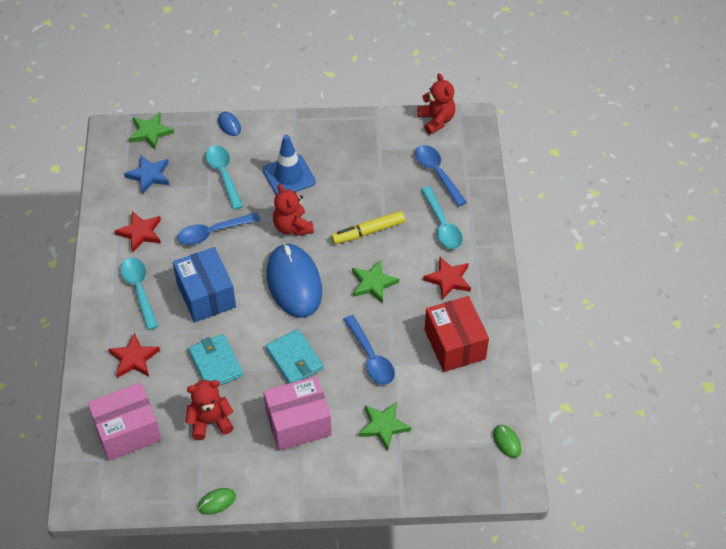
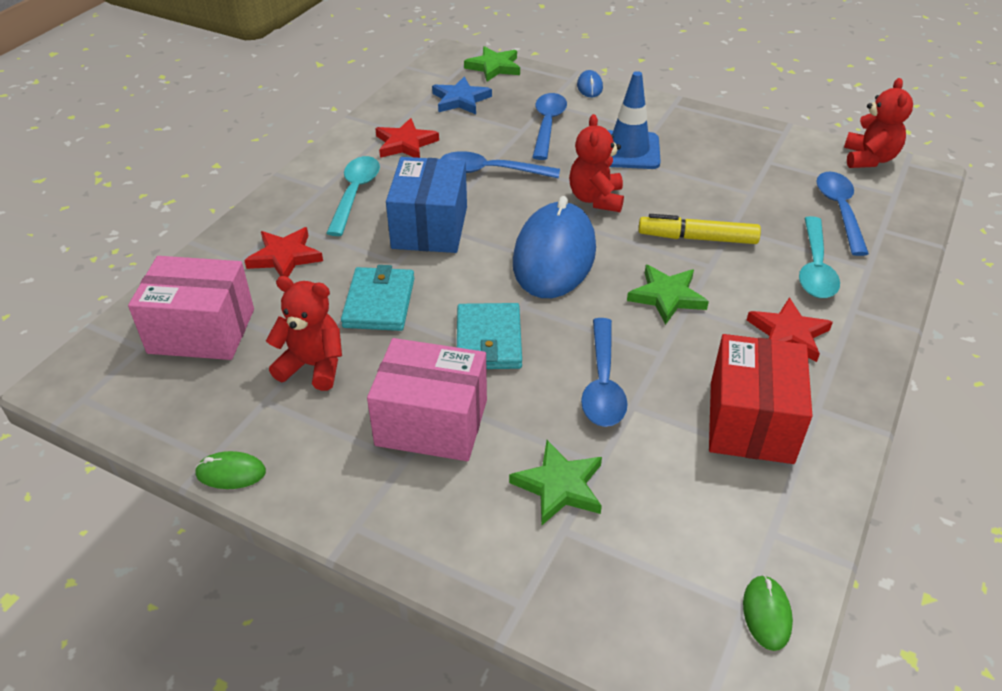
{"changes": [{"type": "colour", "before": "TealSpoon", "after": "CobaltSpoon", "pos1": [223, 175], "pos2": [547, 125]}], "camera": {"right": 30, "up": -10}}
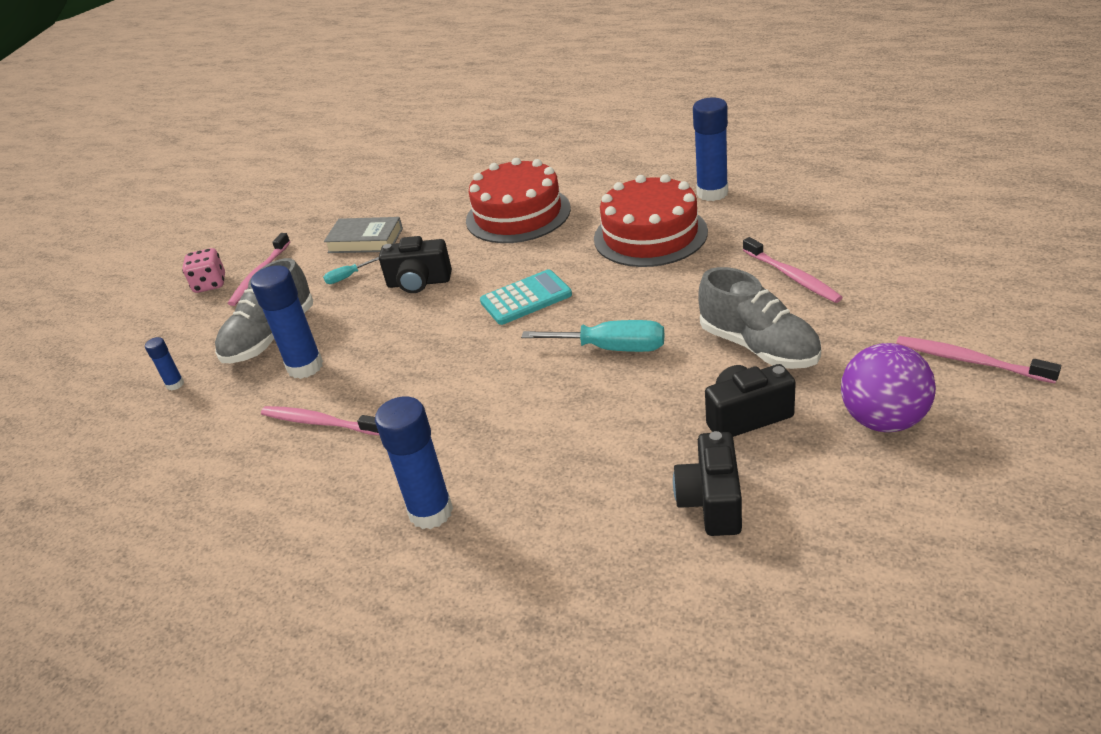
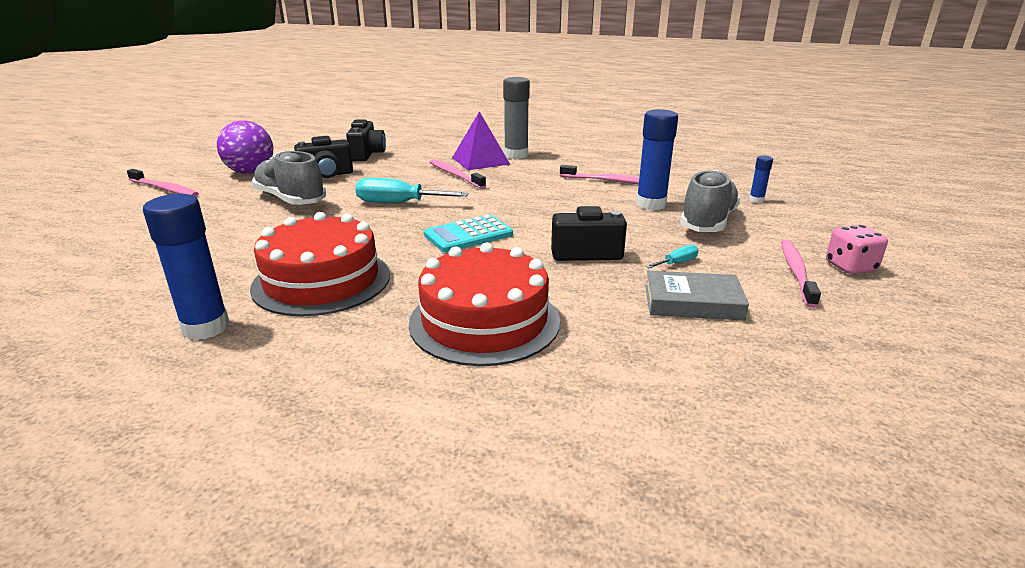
{"changes": [{"type": "colour", "before": "CobaltGlueStick", "after": "GreyGlueStick", "pos1": [431, 512], "pos2": [516, 155]}, {"type": "relocated", "before": "RosyToothbrush", "pos1": [792, 276], "pos2": [455, 175]}, {"type": "appeared", "after": "VioletSolidPyramid", "pos2": [480, 160]}], "camera": {"right": 170, "up": -10}}
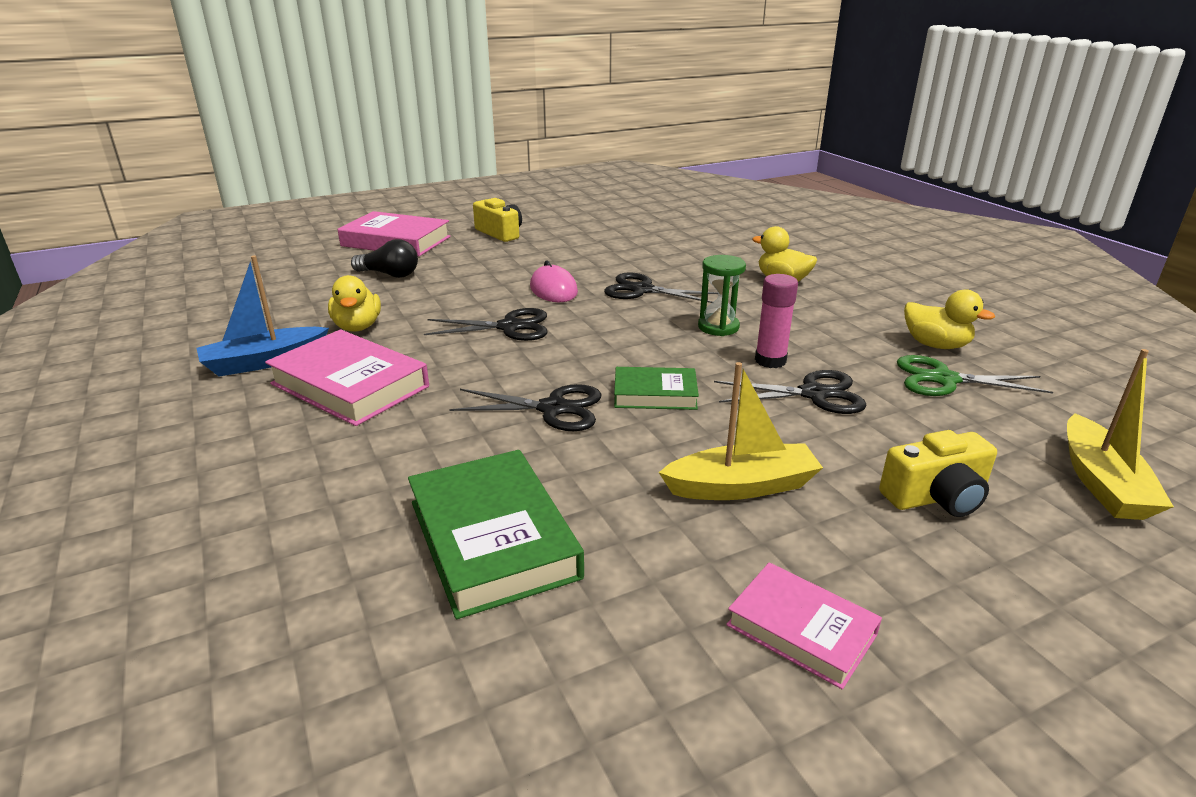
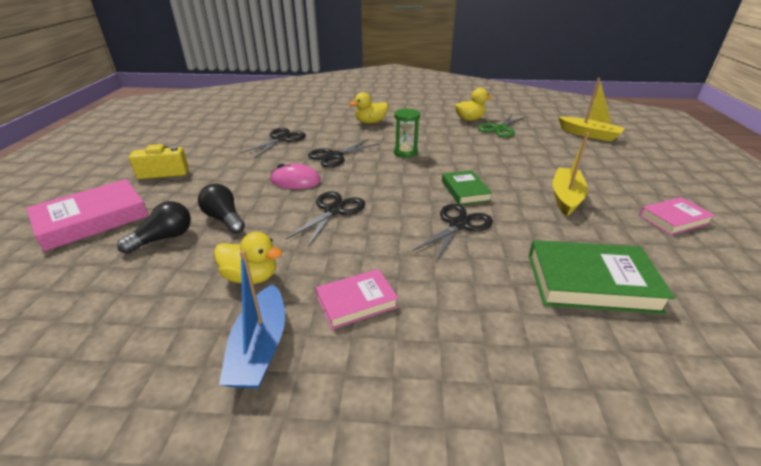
{"changes": [{"type": "size", "before": "RosyBook", "pos1": [350, 385], "pos2": [356, 302], "scale": 0.6}, {"type": "spun", "before": "GreenBook", "pos1": [655, 394], "pos2": [465, 191], "turn": -45}, {"type": "relocated", "before": "BlackPairOfScissors", "pos1": [814, 394], "pos2": [281, 139]}, {"type": "missing", "before": "RosyGlueStick", "pos1": [770, 361]}, {"type": "missing", "before": "GoldenCamera", "pos1": [936, 497]}, {"type": "appeared", "after": "BlackBulb", "pos2": [224, 219]}], "camera": {"right": -60, "up": 5}}
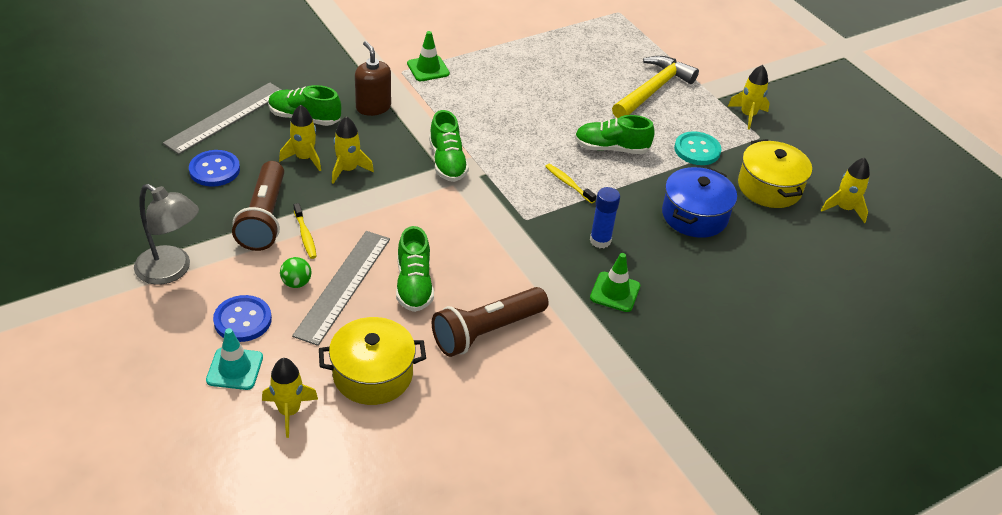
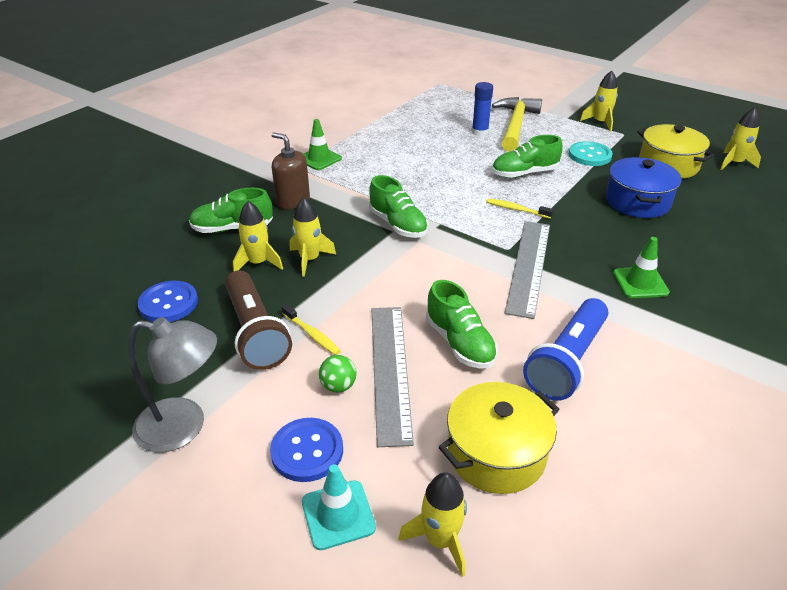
{"changes": [{"type": "relocated", "before": "GreyStraightedge", "pos1": [226, 117], "pos2": [529, 266]}, {"type": "colour", "before": "BrownPocketTorch", "after": "CobaltPocketTorch", "pos1": [487, 331], "pos2": [567, 361]}, {"type": "relocated", "before": "CobaltGlueStick", "pos1": [600, 241], "pos2": [480, 132]}], "camera": {"right": -20, "up": -5}}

- **What you have to do**:
Output the material above word for word. Leave out its images.

- **Exercise answer**:
{"changes": [{"type": "colour", "before": "TealSpoon", "after": "CobaltSpoon", "pos1": [223, 175], "pos2": [547, 125]}], "camera": {"right": 30, "up": -10}}
{"changes": [{"type": "colour", "before": "CobaltGlueStick", "after": "GreyGlueStick", "pos1": [431, 512], "pos2": [516, 155]}, {"type": "relocated", "before": "RosyToothbrush", "pos1": [792, 276], "pos2": [455, 175]}, {"type": "appeared", "after": "VioletSolidPyramid", "pos2": [480, 160]}], "camera": {"right": 170, "up": -10}}
{"changes": [{"type": "size", "before": "RosyBook", "pos1": [350, 385], "pos2": [356, 302], "scale": 0.6}, {"type": "spun", "before": "GreenBook", "pos1": [655, 394], "pos2": [465, 191], "turn": -45}, {"type": "relocated", "before": "BlackPairOfScissors", "pos1": [814, 394], "pos2": [281, 139]}, {"type": "missing", "before": "RosyGlueStick", "pos1": [770, 361]}, {"type": "missing", "before": "GoldenCamera", "pos1": [936, 497]}, {"type": "appeared", "after": "BlackBulb", "pos2": [224, 219]}], "camera": {"right": -60, "up": 5}}
{"changes": [{"type": "relocated", "before": "GreyStraightedge", "pos1": [226, 117], "pos2": [529, 266]}, {"type": "colour", "before": "BrownPocketTorch", "after": "CobaltPocketTorch", "pos1": [487, 331], "pos2": [567, 361]}, {"type": "relocated", "before": "CobaltGlueStick", "pos1": [600, 241], "pos2": [480, 132]}], "camera": {"right": -20, "up": -5}}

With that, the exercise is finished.